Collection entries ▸
"""

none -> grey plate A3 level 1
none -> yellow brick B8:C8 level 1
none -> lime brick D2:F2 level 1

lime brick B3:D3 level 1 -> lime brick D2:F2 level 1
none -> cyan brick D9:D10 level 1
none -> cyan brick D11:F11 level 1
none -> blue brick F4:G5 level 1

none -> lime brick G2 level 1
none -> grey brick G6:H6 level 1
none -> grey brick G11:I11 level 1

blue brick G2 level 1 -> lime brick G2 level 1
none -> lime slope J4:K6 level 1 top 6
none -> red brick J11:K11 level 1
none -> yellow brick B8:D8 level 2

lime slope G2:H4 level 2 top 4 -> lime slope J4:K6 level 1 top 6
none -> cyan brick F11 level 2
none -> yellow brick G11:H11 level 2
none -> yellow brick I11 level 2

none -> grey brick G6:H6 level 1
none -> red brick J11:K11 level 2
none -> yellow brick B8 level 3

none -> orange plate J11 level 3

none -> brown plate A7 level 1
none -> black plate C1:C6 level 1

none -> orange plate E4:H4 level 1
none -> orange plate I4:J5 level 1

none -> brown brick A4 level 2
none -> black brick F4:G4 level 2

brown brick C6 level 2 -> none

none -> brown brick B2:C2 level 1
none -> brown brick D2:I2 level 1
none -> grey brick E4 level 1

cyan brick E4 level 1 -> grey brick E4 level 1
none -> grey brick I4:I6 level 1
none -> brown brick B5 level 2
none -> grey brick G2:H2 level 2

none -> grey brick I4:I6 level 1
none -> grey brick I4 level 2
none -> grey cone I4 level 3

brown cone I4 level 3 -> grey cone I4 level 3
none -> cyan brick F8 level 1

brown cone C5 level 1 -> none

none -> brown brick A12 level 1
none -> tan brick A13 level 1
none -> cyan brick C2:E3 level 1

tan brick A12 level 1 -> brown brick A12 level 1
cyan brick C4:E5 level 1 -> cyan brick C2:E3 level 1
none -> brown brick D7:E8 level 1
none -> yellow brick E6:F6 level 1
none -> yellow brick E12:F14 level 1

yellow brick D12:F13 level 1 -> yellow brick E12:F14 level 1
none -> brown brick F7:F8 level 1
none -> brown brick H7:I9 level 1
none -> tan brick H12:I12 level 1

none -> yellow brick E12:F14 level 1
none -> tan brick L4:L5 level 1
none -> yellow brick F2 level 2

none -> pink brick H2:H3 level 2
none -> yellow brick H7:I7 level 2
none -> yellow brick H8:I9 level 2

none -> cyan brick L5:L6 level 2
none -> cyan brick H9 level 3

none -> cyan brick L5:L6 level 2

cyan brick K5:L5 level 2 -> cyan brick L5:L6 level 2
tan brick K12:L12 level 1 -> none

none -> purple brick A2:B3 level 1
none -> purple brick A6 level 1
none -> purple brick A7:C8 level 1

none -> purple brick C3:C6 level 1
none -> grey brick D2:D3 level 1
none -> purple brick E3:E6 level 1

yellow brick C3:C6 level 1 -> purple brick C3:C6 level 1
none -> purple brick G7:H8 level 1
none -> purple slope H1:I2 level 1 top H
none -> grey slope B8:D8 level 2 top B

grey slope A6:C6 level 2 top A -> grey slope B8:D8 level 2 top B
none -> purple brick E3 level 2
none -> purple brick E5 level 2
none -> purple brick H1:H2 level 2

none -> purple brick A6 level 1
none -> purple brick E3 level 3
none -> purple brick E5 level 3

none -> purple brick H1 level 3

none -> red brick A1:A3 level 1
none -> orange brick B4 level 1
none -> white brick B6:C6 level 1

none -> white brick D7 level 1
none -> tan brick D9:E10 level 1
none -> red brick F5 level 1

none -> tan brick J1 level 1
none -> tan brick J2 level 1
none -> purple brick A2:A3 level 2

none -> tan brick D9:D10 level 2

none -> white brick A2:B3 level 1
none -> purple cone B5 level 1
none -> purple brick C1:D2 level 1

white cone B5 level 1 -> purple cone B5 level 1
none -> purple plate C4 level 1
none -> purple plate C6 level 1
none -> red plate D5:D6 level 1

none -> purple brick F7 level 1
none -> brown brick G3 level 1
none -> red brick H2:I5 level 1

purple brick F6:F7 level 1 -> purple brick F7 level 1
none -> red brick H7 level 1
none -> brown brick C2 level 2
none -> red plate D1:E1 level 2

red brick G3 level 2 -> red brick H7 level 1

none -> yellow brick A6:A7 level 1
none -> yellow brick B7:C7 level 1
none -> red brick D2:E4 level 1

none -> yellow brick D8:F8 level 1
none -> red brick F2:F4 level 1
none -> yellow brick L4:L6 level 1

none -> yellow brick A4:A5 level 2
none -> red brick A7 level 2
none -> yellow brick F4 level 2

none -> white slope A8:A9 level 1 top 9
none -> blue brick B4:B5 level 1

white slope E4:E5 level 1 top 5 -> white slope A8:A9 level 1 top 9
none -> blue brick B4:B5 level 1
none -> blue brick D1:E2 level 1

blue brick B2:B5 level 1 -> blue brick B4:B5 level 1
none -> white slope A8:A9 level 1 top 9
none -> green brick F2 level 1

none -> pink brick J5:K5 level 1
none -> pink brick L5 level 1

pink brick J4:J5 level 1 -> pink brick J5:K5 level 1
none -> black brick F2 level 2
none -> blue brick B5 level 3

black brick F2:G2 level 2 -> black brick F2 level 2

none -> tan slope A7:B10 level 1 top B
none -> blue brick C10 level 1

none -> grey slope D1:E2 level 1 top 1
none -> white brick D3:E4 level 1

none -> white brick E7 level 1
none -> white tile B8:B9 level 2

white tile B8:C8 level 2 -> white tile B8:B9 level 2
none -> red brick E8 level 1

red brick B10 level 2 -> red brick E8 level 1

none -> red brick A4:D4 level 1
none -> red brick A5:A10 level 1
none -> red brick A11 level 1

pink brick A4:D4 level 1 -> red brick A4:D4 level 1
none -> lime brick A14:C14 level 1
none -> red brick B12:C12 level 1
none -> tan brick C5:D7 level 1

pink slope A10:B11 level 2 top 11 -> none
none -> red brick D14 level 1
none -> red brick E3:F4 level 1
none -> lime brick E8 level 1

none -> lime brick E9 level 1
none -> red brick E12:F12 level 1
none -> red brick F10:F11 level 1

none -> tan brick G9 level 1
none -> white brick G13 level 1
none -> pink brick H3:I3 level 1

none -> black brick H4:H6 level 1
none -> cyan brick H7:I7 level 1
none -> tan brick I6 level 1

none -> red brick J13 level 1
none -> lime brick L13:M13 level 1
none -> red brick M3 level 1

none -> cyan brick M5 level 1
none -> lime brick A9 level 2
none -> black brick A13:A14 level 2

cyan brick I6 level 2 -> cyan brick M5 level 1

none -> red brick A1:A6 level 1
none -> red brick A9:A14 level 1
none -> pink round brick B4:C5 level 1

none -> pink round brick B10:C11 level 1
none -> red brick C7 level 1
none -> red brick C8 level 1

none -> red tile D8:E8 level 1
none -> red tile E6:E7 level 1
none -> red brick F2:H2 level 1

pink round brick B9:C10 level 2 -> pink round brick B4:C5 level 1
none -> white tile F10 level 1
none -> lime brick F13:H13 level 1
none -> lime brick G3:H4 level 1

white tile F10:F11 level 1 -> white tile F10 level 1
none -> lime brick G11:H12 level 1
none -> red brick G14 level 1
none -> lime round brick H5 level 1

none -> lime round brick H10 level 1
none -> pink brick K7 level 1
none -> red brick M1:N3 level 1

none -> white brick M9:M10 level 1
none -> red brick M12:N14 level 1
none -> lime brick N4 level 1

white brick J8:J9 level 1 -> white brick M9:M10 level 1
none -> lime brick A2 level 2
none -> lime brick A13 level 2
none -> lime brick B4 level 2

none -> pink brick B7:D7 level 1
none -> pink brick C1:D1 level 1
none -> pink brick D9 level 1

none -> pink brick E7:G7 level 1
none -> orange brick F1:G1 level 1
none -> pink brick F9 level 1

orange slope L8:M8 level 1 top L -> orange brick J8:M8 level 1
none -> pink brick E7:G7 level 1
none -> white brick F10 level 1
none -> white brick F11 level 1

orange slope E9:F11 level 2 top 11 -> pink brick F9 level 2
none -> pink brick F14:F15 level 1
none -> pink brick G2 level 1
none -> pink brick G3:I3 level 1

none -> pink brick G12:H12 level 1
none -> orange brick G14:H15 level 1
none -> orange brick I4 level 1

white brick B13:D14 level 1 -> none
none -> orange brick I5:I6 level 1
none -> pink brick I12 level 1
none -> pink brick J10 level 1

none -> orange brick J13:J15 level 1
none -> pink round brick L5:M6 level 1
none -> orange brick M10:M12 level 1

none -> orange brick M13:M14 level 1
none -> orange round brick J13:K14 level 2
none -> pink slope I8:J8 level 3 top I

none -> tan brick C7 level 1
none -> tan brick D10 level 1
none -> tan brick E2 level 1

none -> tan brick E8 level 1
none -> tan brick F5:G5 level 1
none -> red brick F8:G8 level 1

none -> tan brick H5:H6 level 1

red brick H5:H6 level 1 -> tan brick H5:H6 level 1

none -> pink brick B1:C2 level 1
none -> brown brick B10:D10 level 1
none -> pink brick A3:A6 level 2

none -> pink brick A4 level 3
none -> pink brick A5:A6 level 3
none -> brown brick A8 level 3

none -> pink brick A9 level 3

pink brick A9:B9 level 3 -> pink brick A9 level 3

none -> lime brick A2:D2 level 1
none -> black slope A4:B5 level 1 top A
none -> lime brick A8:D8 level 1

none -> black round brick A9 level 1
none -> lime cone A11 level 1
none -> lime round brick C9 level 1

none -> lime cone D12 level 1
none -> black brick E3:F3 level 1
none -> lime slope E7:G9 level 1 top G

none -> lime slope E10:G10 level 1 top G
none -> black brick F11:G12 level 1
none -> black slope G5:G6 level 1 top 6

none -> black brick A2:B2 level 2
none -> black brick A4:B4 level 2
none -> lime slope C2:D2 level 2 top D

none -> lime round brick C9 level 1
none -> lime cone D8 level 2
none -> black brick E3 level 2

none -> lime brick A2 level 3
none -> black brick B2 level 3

"""

WHAT YOU SHOULD DO ▸ Please retype the data exactly as it stands, from its first line down to the line that contains "none -> orange plate E4:H4 level 1", then stop.

RESULT OF THIS EXERCISE ▸
none -> grey plate A3 level 1
none -> yellow brick B8:C8 level 1
none -> lime brick D2:F2 level 1

lime brick B3:D3 level 1 -> lime brick D2:F2 level 1
none -> cyan brick D9:D10 level 1
none -> cyan brick D11:F11 level 1
none -> blue brick F4:G5 level 1

none -> lime brick G2 level 1
none -> grey brick G6:H6 level 1
none -> grey brick G11:I11 level 1

blue brick G2 level 1 -> lime brick G2 level 1
none -> lime slope J4:K6 level 1 top 6
none -> red brick J11:K11 level 1
none -> yellow brick B8:D8 level 2

lime slope G2:H4 level 2 top 4 -> lime slope J4:K6 level 1 top 6
none -> cyan brick F11 level 2
none -> yellow brick G11:H11 level 2
none -> yellow brick I11 level 2

none -> grey brick G6:H6 level 1
none -> red brick J11:K11 level 2
none -> yellow brick B8 level 3

none -> orange plate J11 level 3

none -> brown plate A7 level 1
none -> black plate C1:C6 level 1

none -> orange plate E4:H4 level 1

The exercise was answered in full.